* Short task *
Pick out and copy every line of the data below that contains the string "tuplet". Letter case must match.
-- start of Data shown --
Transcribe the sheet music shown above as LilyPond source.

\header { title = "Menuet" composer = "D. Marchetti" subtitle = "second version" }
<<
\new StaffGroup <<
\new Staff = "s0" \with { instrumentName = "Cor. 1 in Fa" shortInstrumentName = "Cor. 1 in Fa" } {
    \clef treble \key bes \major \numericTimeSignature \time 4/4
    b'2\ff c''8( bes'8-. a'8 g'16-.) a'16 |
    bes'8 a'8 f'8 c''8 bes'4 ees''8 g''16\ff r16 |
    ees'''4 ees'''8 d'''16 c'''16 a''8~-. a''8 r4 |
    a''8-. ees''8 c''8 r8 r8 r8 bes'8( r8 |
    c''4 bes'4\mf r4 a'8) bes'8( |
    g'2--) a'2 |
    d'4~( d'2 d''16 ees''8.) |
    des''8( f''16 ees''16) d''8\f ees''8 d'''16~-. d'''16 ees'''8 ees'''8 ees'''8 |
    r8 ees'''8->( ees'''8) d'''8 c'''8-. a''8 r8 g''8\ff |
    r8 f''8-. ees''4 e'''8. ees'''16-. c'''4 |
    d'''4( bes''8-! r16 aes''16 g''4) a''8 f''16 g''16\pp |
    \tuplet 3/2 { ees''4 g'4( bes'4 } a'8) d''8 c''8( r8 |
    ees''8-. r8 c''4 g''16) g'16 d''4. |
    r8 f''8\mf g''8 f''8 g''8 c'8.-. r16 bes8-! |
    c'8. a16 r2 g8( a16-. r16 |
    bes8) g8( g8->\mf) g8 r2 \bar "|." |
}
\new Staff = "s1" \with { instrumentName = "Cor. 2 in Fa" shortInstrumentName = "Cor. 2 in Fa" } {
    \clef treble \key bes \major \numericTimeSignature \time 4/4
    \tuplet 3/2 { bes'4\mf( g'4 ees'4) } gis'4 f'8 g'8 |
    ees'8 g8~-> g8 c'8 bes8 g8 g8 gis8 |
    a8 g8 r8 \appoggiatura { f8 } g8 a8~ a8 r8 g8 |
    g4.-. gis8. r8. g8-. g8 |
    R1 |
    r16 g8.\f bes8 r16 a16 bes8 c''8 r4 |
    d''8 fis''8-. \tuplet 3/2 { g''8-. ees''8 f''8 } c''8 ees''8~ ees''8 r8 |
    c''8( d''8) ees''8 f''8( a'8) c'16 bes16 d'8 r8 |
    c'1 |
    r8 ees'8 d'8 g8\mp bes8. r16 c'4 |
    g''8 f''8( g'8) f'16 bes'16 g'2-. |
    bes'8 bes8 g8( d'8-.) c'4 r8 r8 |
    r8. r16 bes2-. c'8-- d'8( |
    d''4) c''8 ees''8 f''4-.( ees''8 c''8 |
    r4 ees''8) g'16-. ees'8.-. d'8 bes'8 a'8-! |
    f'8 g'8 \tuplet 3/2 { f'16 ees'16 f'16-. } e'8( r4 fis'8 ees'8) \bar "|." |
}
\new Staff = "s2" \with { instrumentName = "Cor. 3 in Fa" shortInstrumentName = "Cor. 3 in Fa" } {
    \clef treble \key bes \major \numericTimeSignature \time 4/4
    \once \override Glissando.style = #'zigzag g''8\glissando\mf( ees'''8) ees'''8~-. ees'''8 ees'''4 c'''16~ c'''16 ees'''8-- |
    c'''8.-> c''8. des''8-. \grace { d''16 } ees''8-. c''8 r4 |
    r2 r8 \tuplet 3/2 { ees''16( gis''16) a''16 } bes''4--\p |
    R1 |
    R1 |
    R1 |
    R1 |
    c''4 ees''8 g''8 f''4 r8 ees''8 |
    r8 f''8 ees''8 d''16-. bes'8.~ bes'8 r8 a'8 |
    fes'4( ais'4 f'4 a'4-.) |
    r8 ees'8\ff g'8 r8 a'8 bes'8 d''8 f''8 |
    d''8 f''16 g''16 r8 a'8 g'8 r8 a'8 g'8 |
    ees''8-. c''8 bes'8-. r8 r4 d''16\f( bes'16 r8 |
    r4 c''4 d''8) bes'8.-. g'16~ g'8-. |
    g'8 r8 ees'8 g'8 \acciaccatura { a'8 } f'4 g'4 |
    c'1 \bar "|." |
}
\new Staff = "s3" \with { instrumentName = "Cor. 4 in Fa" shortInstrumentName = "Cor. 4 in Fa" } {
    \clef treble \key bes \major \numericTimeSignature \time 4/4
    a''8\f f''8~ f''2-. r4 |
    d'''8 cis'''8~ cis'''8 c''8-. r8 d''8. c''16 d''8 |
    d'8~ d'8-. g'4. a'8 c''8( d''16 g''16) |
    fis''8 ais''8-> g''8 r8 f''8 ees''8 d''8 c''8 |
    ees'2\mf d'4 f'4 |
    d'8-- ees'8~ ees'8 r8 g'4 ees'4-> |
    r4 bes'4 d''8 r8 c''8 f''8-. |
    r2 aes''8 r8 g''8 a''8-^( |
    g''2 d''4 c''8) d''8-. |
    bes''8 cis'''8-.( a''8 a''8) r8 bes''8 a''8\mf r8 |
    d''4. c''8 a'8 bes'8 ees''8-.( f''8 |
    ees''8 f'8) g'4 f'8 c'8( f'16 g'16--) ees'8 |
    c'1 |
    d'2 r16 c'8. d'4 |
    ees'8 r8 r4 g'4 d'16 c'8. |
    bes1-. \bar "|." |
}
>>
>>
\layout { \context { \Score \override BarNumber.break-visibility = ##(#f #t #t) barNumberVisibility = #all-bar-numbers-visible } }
-- end of Data shown --
* Completed exercise *
    \tuplet 3/2 { ees''4 g'4( bes'4 } a'8) d''8 c''8( r8 |
    \tuplet 3/2 { bes'4\mf( g'4 ees'4) } gis'4 f'8 g'8 |
    d''8 fis''8-. \tuplet 3/2 { g''8-. ees''8 f''8 } c''8 ees''8~ ees''8 r8 |
    f'8 g'8 \tuplet 3/2 { f'16 ees'16 f'16-. } e'8( r4 fis'8 ees'8) \bar "|." |
    r2 r8 \tuplet 3/2 { ees''16( gis''16) a''16 } bes''4--\p |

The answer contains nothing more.